- [ABOUT THIS EXERCISE]:
Exact copies of the lines from the one with "brown pencil: 2 -> 0" through the last line of the entries, and no pictures, make up the answer.

- [EXERCISE DATA]:

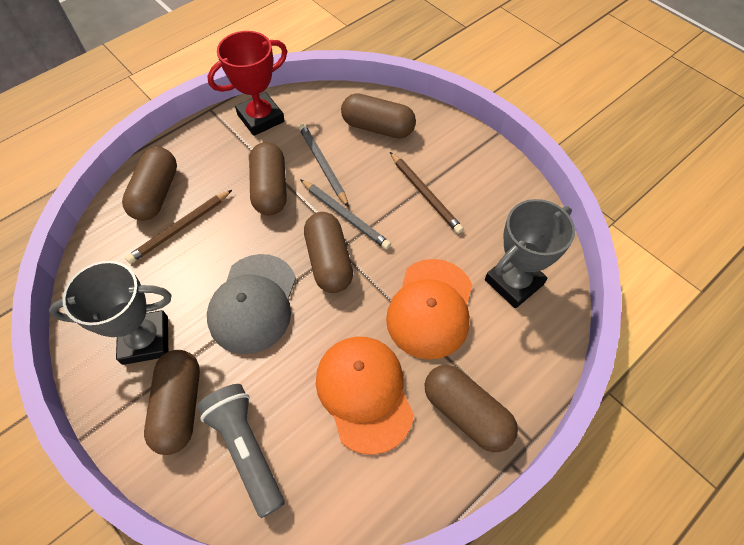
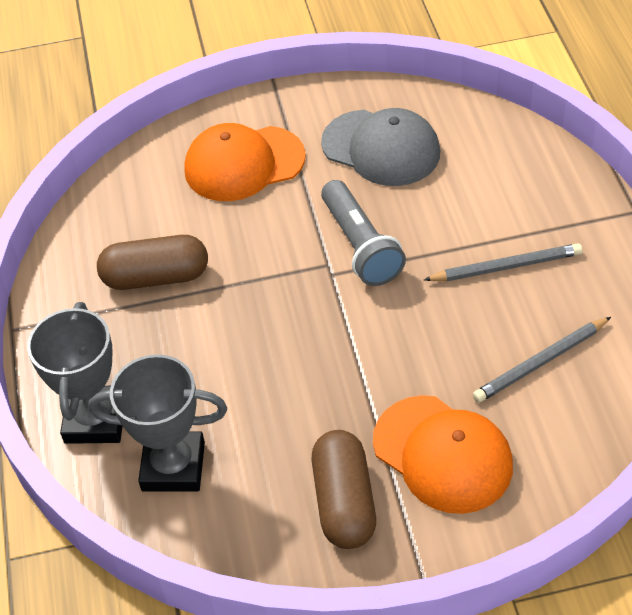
brown capsule: 6 -> 2
brown pencil: 2 -> 0
red trophy: 1 -> 0

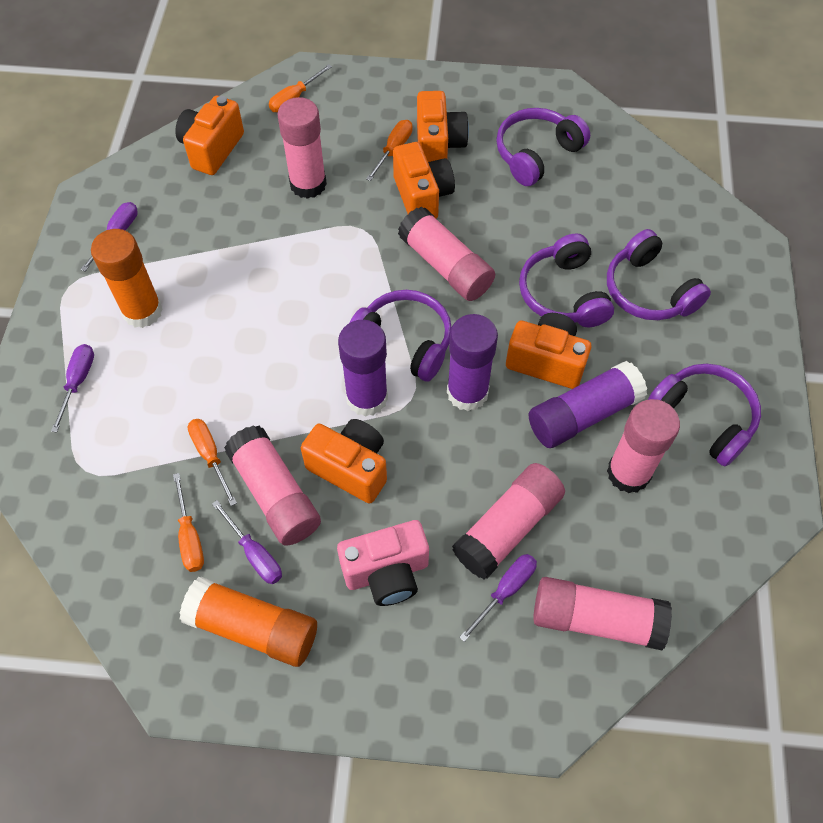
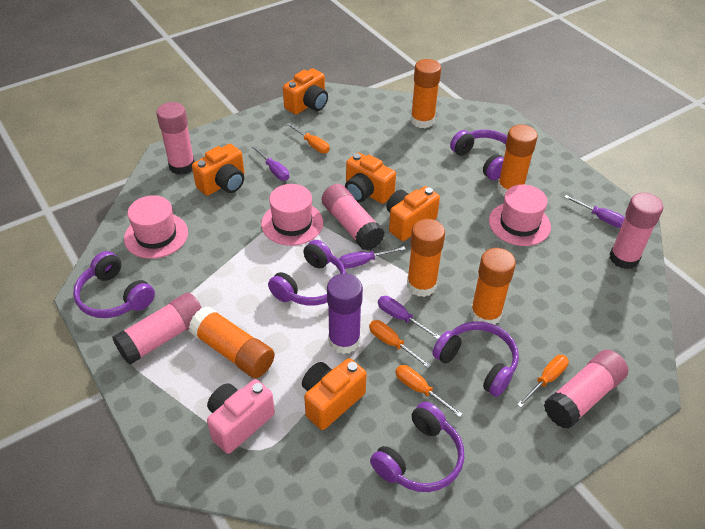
orange glue stick: 2 -> 5
pink glue stick: 6 -> 5
pink hat: 0 -> 3
purple glue stick: 3 -> 1

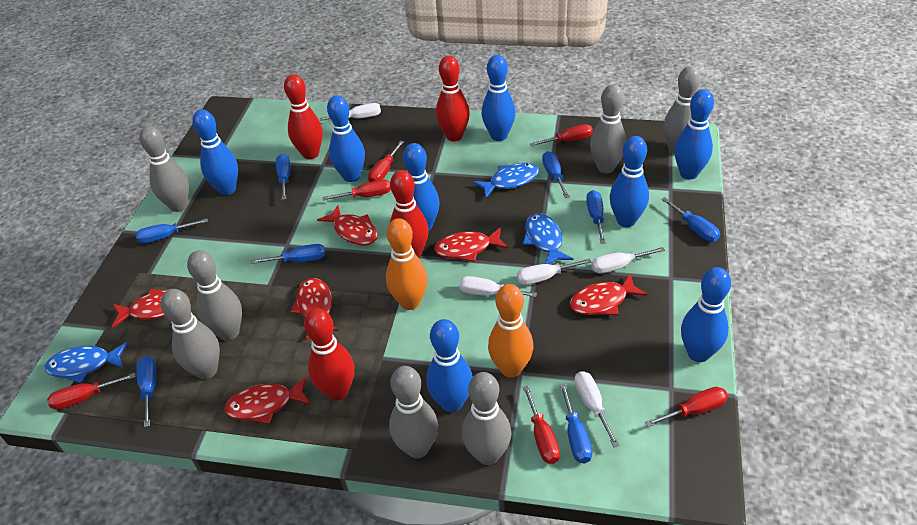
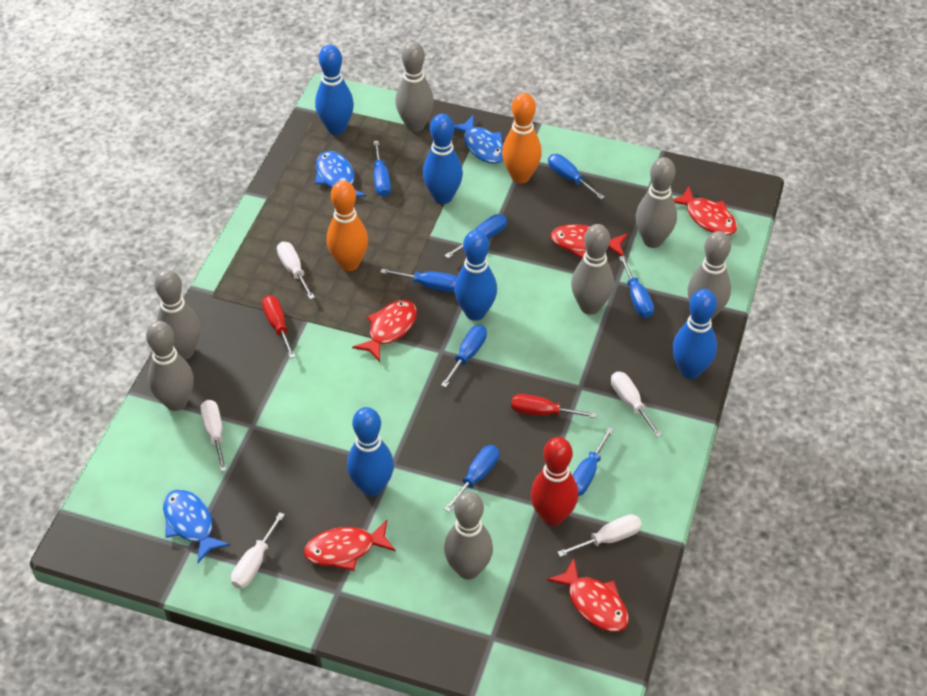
blue bowling pin: 8 -> 5
red bowling pin: 4 -> 1
red fish: 6 -> 5
red screwdriver: 6 -> 2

- [YOUR SOLUTION]:
brown pencil: 2 -> 0
red trophy: 1 -> 0

orange glue stick: 2 -> 5
pink glue stick: 6 -> 5
pink hat: 0 -> 3
purple glue stick: 3 -> 1

blue bowling pin: 8 -> 5
red bowling pin: 4 -> 1
red fish: 6 -> 5
red screwdriver: 6 -> 2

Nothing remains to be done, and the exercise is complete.